Rewrite the entries from the line holding "Answer: (A)" through the end of the entries, inclusive, substituting "viewer" for "camera" and keeping everything else the same. Leave the pictures out.
═════ AVAILABLE DATA ═════
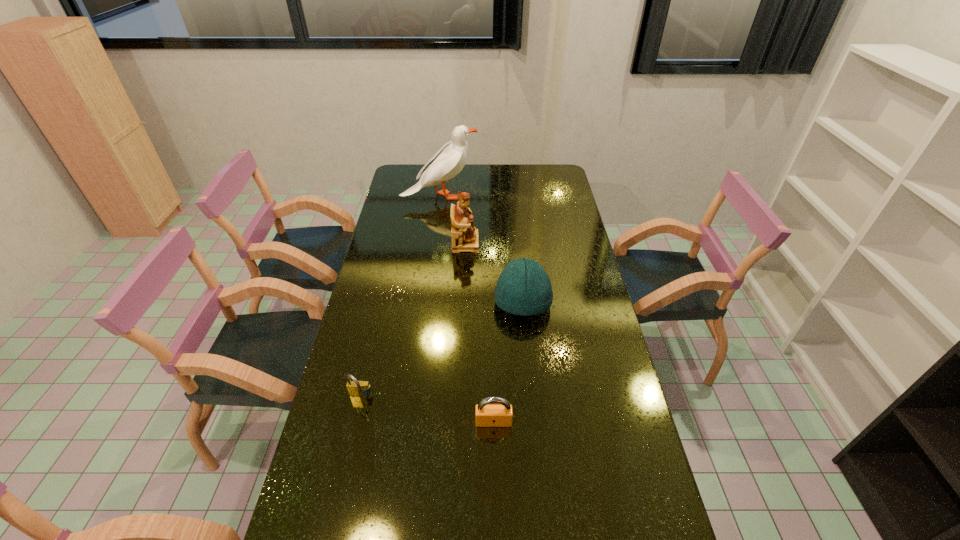
Locate an element on the screen. This screenshot has height=540, width=960. vacant space located at the beak of the gull is located at coordinates (491, 196).

Locate an element on the screen. free space located 0.220m on the front-facing side of the second tallest object is located at coordinates (533, 243).

Locate an element on the screen. The height and width of the screenshot is (540, 960). free location located 0.280m on the left of the third tallest object is located at coordinates (414, 302).

Locate an element on the screen. Image resolution: width=960 pixels, height=540 pixels. vacant space located 0.060m to unlock the nearer padlock from the front is located at coordinates (494, 449).

You are a GUI agent. You are given a task and a screenshot of the screen. Output one action in this format:
    pyautogui.click(x=<x>, y=<y>)
    Task: Click on the vacant space located 0.250m on the side with the combination dials of the left padlock
    
    Given the screenshot: What is the action you would take?
    pyautogui.click(x=338, y=496)

The height and width of the screenshot is (540, 960). I want to click on object located in the far edge section of the desktop, so click(x=450, y=159).

Find the location of a particular element. The image size is (960, 540). gull located at the left edge is located at coordinates (450, 159).

You are a GUI agent. You are given a task and a screenshot of the screen. Output one action in this format:
    pyautogui.click(x=<x>, y=<y>)
    Task: Click on the padlock at the left edge
    The height and width of the screenshot is (540, 960).
    Given the screenshot: What is the action you would take?
    pyautogui.click(x=356, y=388)

At what (x,y) coordinates should I click in order to perform the action: click on object situated at the far left corner. Please return your answer as a coordinate pair (x, y). Looking at the image, I should click on (450, 159).

Find the location of a particular element. This screenshot has width=960, height=540. vacant region at the far edge of the desktop is located at coordinates click(451, 181).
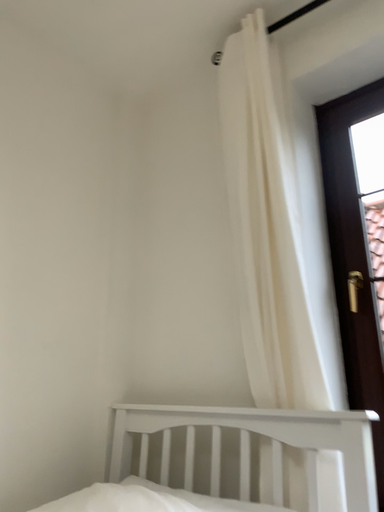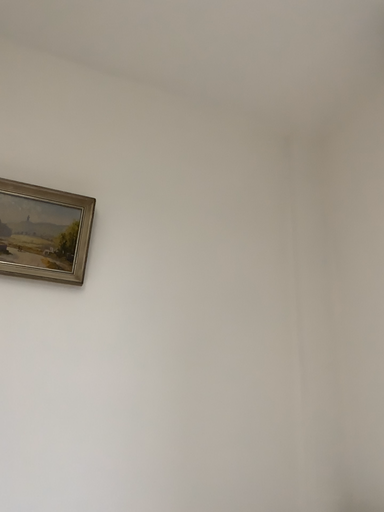
Question: Which way did the camera rotate in the video?

Choices:
 (A) rotated left
 (B) rotated right

Answer: (A)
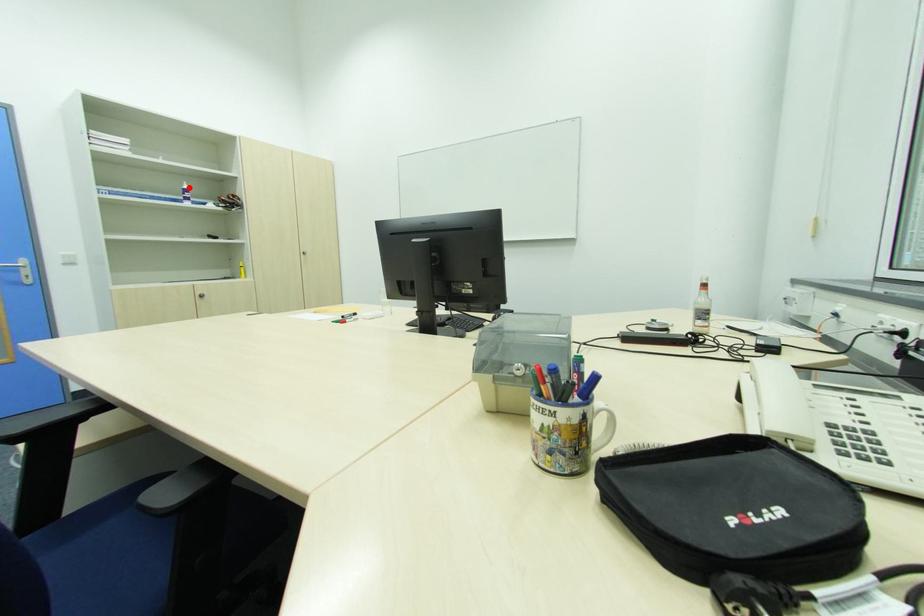
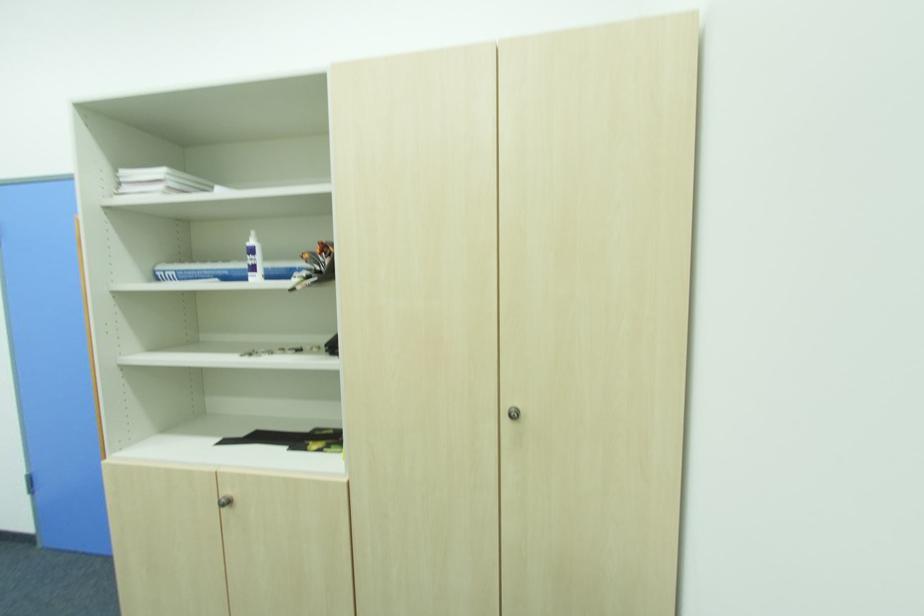
Locate, in the second image, the point that corresponds to the highlighted location in the first image.

(254, 243)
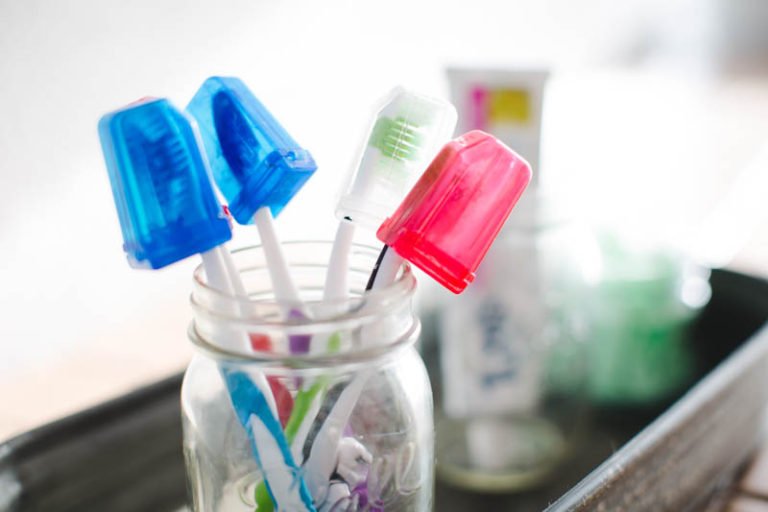
The height and width of the screenshot is (512, 768). Find the location of `glass mason jar`. glass mason jar is located at coordinates (391, 397).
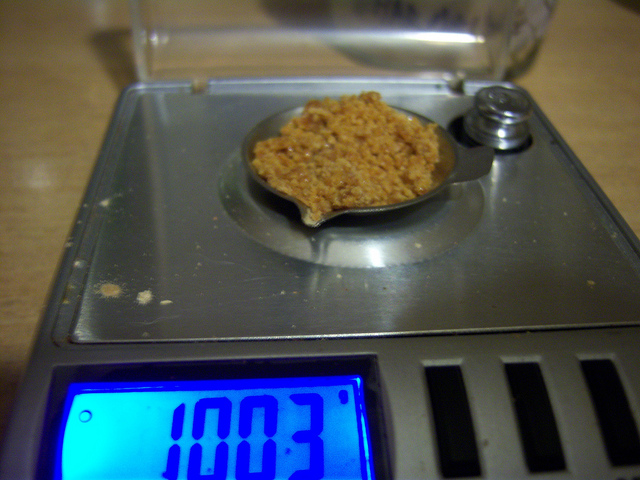
The height and width of the screenshot is (480, 640). In order to click on illuminated screen on left side of scale front in this screenshot , I will do `click(123, 441)`.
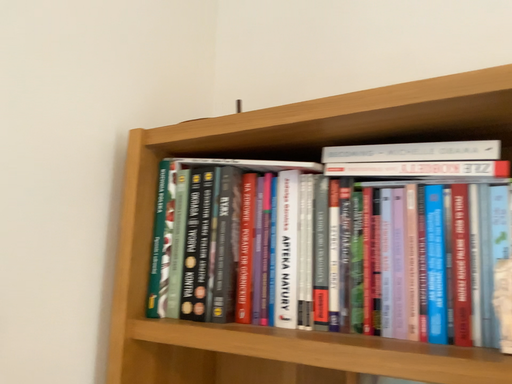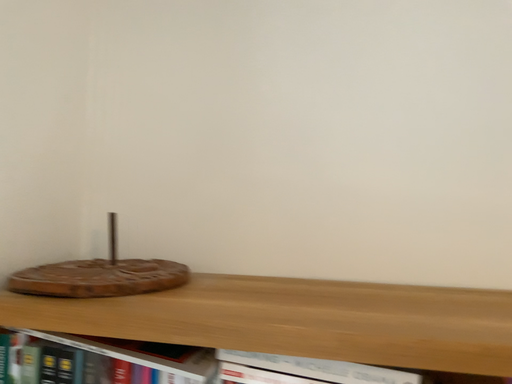
Question: How did the camera likely rotate when shooting the video?

Choices:
 (A) rotated upward
 (B) rotated downward

Answer: (B)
═════
[CORRECT OUTPUT]
Answer: (A)
Locate, in the second image, the point that corresponds to the highlighted location in the first image.

(254, 243)
The height and width of the screenshot is (512, 768). Find the location of `glass mason jar`. glass mason jar is located at coordinates (391, 397).
The height and width of the screenshot is (480, 640). In order to click on illuminated screen on left side of scale front in this screenshot , I will do `click(123, 441)`.
Question: How did the viewer likely rotate when shooting the video?

Choices:
 (A) rotated upward
 (B) rotated downward

Answer: (B)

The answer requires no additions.